DIRECTION: Substitute "left-to-right order" for each occurrence of "reading order" throughout the material below and reproduce it with nothing else altered. Omit the pictures from your version.

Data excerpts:
((
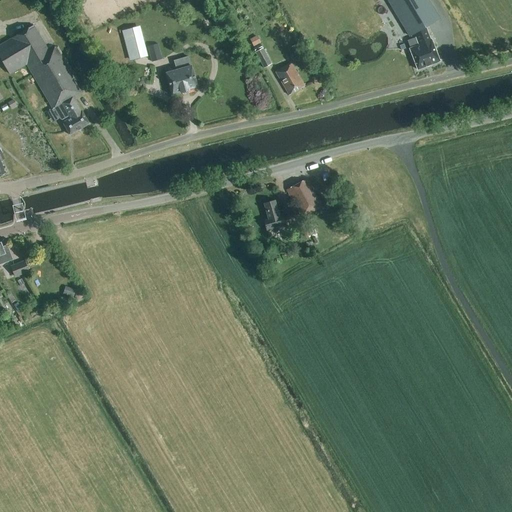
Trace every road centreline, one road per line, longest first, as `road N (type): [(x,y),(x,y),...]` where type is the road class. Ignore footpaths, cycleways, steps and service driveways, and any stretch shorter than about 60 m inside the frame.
road 1 (unclassified): [(13,187),(218,128),(511,62)]
road 2 (unclassified): [(22,227),(511,112)]
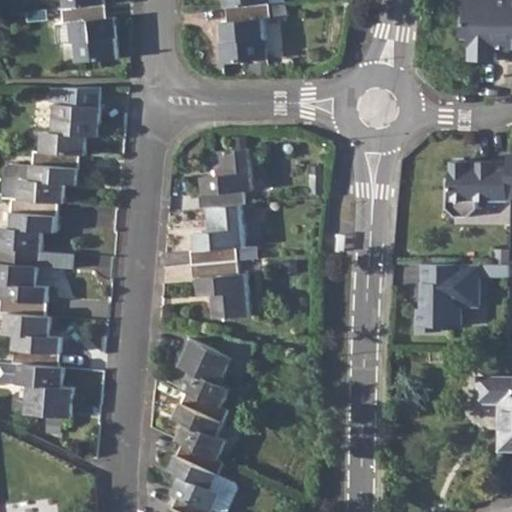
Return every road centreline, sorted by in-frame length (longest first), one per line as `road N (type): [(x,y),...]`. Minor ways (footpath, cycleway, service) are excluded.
road 1 (residential): [(172,101),(154,127),(122,511)]
road 2 (tertiary): [(378,137),(362,511)]
road 3 (residential): [(172,101),(353,111)]
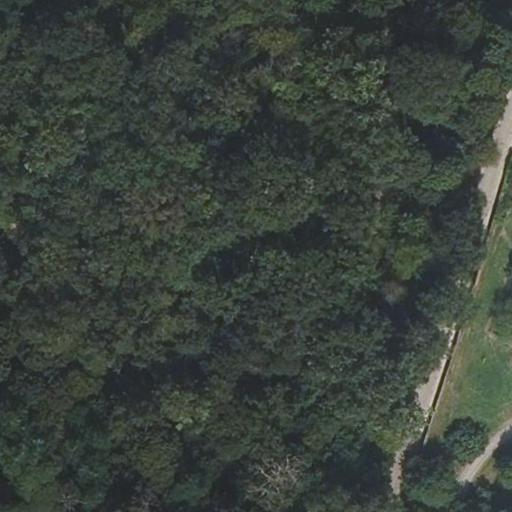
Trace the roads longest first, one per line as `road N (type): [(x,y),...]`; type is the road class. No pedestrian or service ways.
road 1 (track): [(389,0),(378,241),(342,300),(312,318),(273,322),(184,298),(0,230)]
road 2 (residential): [(511,97),(382,511)]
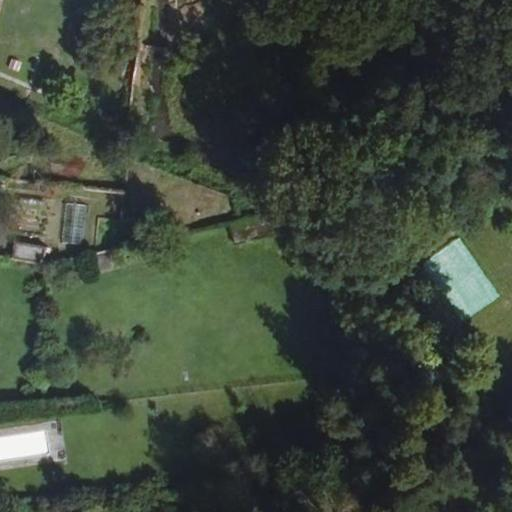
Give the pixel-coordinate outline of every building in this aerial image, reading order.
[(83,208),(64,206),(61,245),(80,247),(83,208)] [(11,260),(44,266),(46,249),(47,248),(14,243),(11,260)] [(47,266),(58,263),(60,251),(46,249),(44,266),(47,266)] [(112,268),(108,252),(88,256),(92,273),(112,268)] [(87,271),(84,257),(71,260),(74,274),(87,271)]
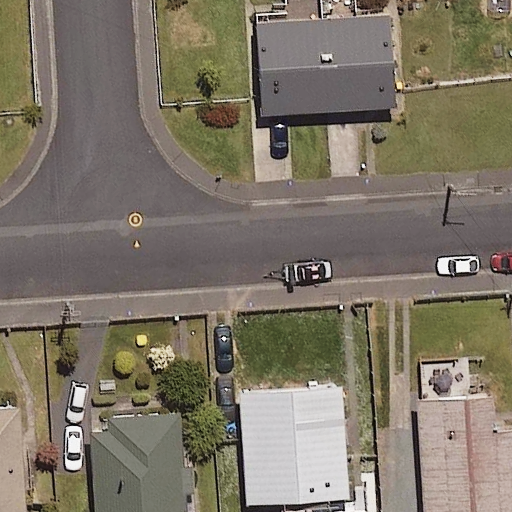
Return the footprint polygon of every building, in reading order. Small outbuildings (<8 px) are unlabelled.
[(382,3),(248,11),(253,103),(387,95),(382,3)] [(412,357),(418,511),(511,511),(508,421),(484,422),(482,383),(465,383),(464,355),(412,357)] [(340,487),(331,374),(232,382),(240,494),(340,487)] [(0,511),(24,511),(18,392),(0,392),(0,511)] [(95,511),(184,511),(183,480),(194,479),(192,446),(181,446),(178,400),(106,404),(107,420),(90,421),(95,511)]
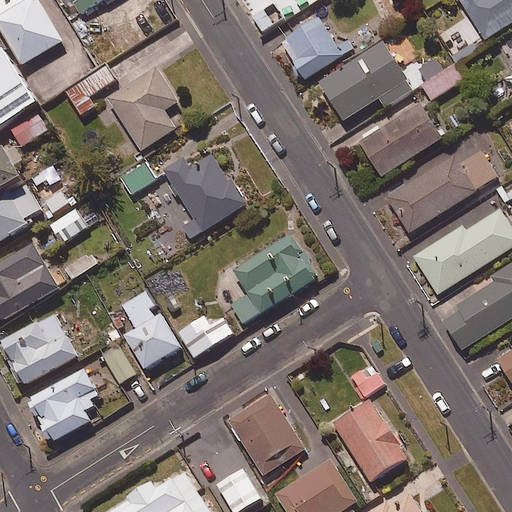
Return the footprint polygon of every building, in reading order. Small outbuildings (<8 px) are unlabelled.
[(37,0),(0,0),(0,26),(24,66),(63,42),(37,0)] [(82,13),(101,0),(79,0),(76,2),(82,13)] [(511,25),(511,0),(461,0),(464,4),(454,10),(460,20),(470,14),(487,41),(511,25)] [(276,30),(265,12),(253,19),(264,37),(276,30)] [(340,46),(321,17),(283,41),(298,65),(295,69),(300,77),(305,77),(308,80),(357,49),(351,39),(340,46)] [(147,45),(129,22),(113,33),(130,57),(147,45)] [(387,42),(321,83),(345,120),(381,97),(387,107),(414,90),(409,81),(411,80),(387,42)] [(0,128),(40,103),(6,49),(0,52),(0,128)] [(429,82),(424,85),(433,101),(468,79),(450,51),(421,69),(429,82)] [(182,101),(159,66),(108,98),(143,152),(179,129),(167,110),(182,101)] [(84,119),(97,111),(92,103),(123,84),(113,68),(69,95),(84,119)] [(367,138),(361,142),(384,177),(446,137),(423,102),(382,129),(380,125),(365,135),(367,138)] [(35,112),(11,127),(24,148),(48,133),(35,112)] [(10,151),(8,147),(0,151),(0,193),(27,177),(19,164),(25,160),(17,146),(10,151)] [(459,157),(391,198),(412,233),(480,191),(480,190),(501,176),(485,150),(462,163),(459,157)] [(193,168),(186,157),(166,169),(175,183),(171,186),(178,196),(181,194),(197,219),(185,227),(193,238),(203,232),(204,233),(250,203),(235,180),(232,182),(215,155),(193,168)] [(158,179),(148,163),(123,179),(133,195),(158,179)] [(11,191),(0,196),(0,243),(37,222),(34,217),(44,211),(30,185),(13,194),(11,191)] [(74,209),(67,195),(48,204),(55,218),(74,209)] [(90,228),(77,208),(51,226),(63,245),(90,228)] [(466,225),(415,257),(440,296),(511,250),(511,221),(503,208),(469,229),(466,225)] [(293,239),(291,236),(236,271),(251,293),(233,304),(246,324),(317,279),(316,277),(320,275),(296,237),(293,239)] [(61,288),(36,244),(0,264),(0,318),(4,317),(6,320),(61,288)] [(89,255),(68,269),(74,279),(99,264),(93,255),(90,257),(89,255)] [(463,310),(446,321),(465,351),(511,321),(511,264),(493,276),(496,282),(460,305),(463,310)] [(147,370),(185,347),(164,313),(157,317),(152,309),(158,305),(149,289),(123,304),(138,328),(126,335),(147,370)] [(116,325),(100,297),(86,306),(102,333),(116,325)] [(41,323),(40,321),(3,341),(5,344),(0,347),(21,385),(26,383),(27,385),(81,357),(58,314),(41,323)] [(214,327),(207,316),(180,333),(197,359),(236,334),(227,319),(214,327)] [(143,372),(125,342),(104,354),(122,385),(143,372)] [(511,351),(499,359),(511,379),(511,351)] [(101,396),(87,370),(34,398),(35,400),(31,402),(51,441),(55,439),(57,441),(102,417),(94,400),(101,396)] [(369,379),(363,370),(354,376),(360,387),(356,389),(363,400),(367,397),(370,402),(391,389),(380,372),(369,379)] [(308,449),(273,394),(230,421),(265,476),(308,449)] [(373,483),(410,460),(401,446),(406,442),(399,432),(397,433),(388,420),(387,421),(374,400),(335,424),(373,483)] [(343,511),(360,501),(333,459),(278,494),(289,511),(343,511)] [(237,511),(262,497),(244,467),(217,483),(234,511),(237,511)] [(213,511),(188,471),(160,488),(156,481),(129,498),(131,501),(112,511),(213,511)] [(423,511),(411,493),(393,505),(390,500),(371,511),(423,511)]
))
WRITTEN ANSWER:
Trace every road centreline, one road per line, longest first, as `road N (type): [(x,y),(x,y),...]` where type is the road class. Ignore footpaths, cycleways, steps and service driveways, and any stretch shorter than about 60 m inside the frame.
road 1 (unclassified): [(13,187),(218,128),(511,62)]
road 2 (unclassified): [(22,227),(511,112)]
Return every road centreline, sorted by in-frame length (longest first), one per line as `road N (type): [(x,y),...]`. Minor ways (footpath, cycleway, service) are excluded.
road 1 (residential): [(172,101),(154,127),(122,511)]
road 2 (tertiary): [(378,137),(362,511)]
road 3 (residential): [(172,101),(353,111)]
Trace the roads longest first, one per line as `road N (type): [(x,y),...]`; type is the road class. No pedestrian or service ways.
road 1 (track): [(389,0),(378,241),(342,300),(312,318),(273,322),(184,298),(0,230)]
road 2 (residential): [(511,97),(382,511)]
Give the pixel-coordinate outline of every building in this aerial image, left-to-right order.
[(83,208),(64,206),(61,245),(80,247),(83,208)] [(11,260),(44,266),(46,249),(47,248),(14,243),(11,260)] [(47,266),(58,263),(60,251),(46,249),(44,266),(47,266)] [(112,268),(108,252),(88,256),(92,273),(112,268)] [(87,271),(84,257),(71,260),(74,274),(87,271)]
Return the footprint polygon of every building, in left-to-right order. Small outbuildings (<8 px) are unlabelled.
[(382,3),(248,11),(253,103),(387,95),(382,3)] [(412,357),(418,511),(511,511),(508,421),(484,422),(482,383),(465,383),(464,355),(412,357)] [(340,487),(331,374),(232,382),(240,494),(340,487)] [(0,511),(24,511),(18,392),(0,392),(0,511)] [(95,511),(184,511),(183,480),(194,479),(192,446),(181,446),(178,400),(106,404),(107,420),(90,421),(95,511)]
Return the footprint polygon of every building, in left-to-right order. Small outbuildings (<8 px) are unlabelled.
[(37,0),(0,0),(0,26),(24,66),(63,42),(37,0)] [(82,13),(101,0),(79,0),(76,2),(82,13)] [(511,25),(511,0),(461,0),(464,4),(454,10),(460,20),(470,14),(487,41),(511,25)] [(276,30),(265,12),(253,19),(264,37),(276,30)] [(340,46),(321,17),(283,41),(298,65),(295,69),(300,77),(305,77),(308,80),(357,49),(351,39),(340,46)] [(147,45),(129,22),(113,33),(130,57),(147,45)] [(387,42),(321,83),(345,120),(381,97),(387,107),(414,90),(409,81),(411,80),(387,42)] [(0,128),(40,103),(6,49),(0,52),(0,128)] [(429,82),(424,85),(433,101),(468,79),(450,51),(421,69),(429,82)] [(182,101),(159,66),(108,98),(143,152),(179,129),(167,110),(182,101)] [(84,119),(97,111),(92,103),(123,84),(113,68),(69,95),(84,119)] [(367,138),(361,142),(384,177),(446,137),(423,102),(382,129),(380,125),(365,135),(367,138)] [(35,112),(11,127),(24,148),(48,133),(35,112)] [(10,151),(8,147),(0,151),(0,193),(27,177),(19,164),(25,160),(17,146),(10,151)] [(459,157),(391,198),(412,233),(480,191),(480,190),(501,176),(485,150),(462,163),(459,157)] [(193,168),(186,157),(166,169),(175,183),(171,186),(178,196),(181,194),(197,219),(185,227),(193,238),(203,232),(204,233),(250,203),(235,180),(232,182),(215,155),(193,168)] [(158,179),(148,163),(123,179),(133,195),(158,179)] [(11,191),(0,196),(0,243),(37,222),(34,217),(44,211),(30,185),(13,194),(11,191)] [(74,209),(67,195),(48,204),(55,218),(74,209)] [(90,228),(77,208),(51,226),(63,245),(90,228)] [(466,225),(415,257),(440,296),(511,250),(511,221),(503,208),(469,229),(466,225)] [(293,239),(291,236),(236,271),(251,293),(233,304),(246,324),(317,279),(316,277),(320,275),(296,237),(293,239)] [(61,288),(36,244),(0,264),(0,318),(4,317),(6,320),(61,288)] [(89,255),(68,269),(74,279),(99,264),(93,255),(90,257),(89,255)] [(463,310),(446,321),(465,351),(511,321),(511,264),(493,276),(496,282),(460,305),(463,310)] [(147,370),(185,347),(164,313),(157,317),(152,309),(158,305),(149,289),(123,304),(138,328),(126,335),(147,370)] [(116,325),(100,297),(86,306),(102,333),(116,325)] [(41,323),(40,321),(3,341),(5,344),(0,347),(21,385),(26,383),(27,385),(81,357),(58,314),(41,323)] [(214,327),(207,316),(180,333),(197,359),(236,334),(227,319),(214,327)] [(143,372),(125,342),(104,354),(122,385),(143,372)] [(511,351),(499,359),(511,379),(511,351)] [(101,396),(87,370),(34,398),(35,400),(31,402),(51,441),(55,439),(57,441),(102,417),(94,400),(101,396)] [(369,379),(363,370),(354,376),(360,387),(356,389),(363,400),(367,397),(370,402),(391,389),(380,372),(369,379)] [(308,449),(273,394),(230,421),(265,476),(308,449)] [(373,483),(410,460),(401,446),(406,442),(399,432),(397,433),(388,420),(387,421),(374,400),(335,424),(373,483)] [(343,511),(360,501),(333,459),(278,494),(289,511),(343,511)] [(237,511),(262,497),(244,467),(217,483),(234,511),(237,511)] [(213,511),(188,471),(160,488),(156,481),(129,498),(131,501),(112,511),(213,511)] [(423,511),(411,493),(393,505),(390,500),(371,511),(423,511)]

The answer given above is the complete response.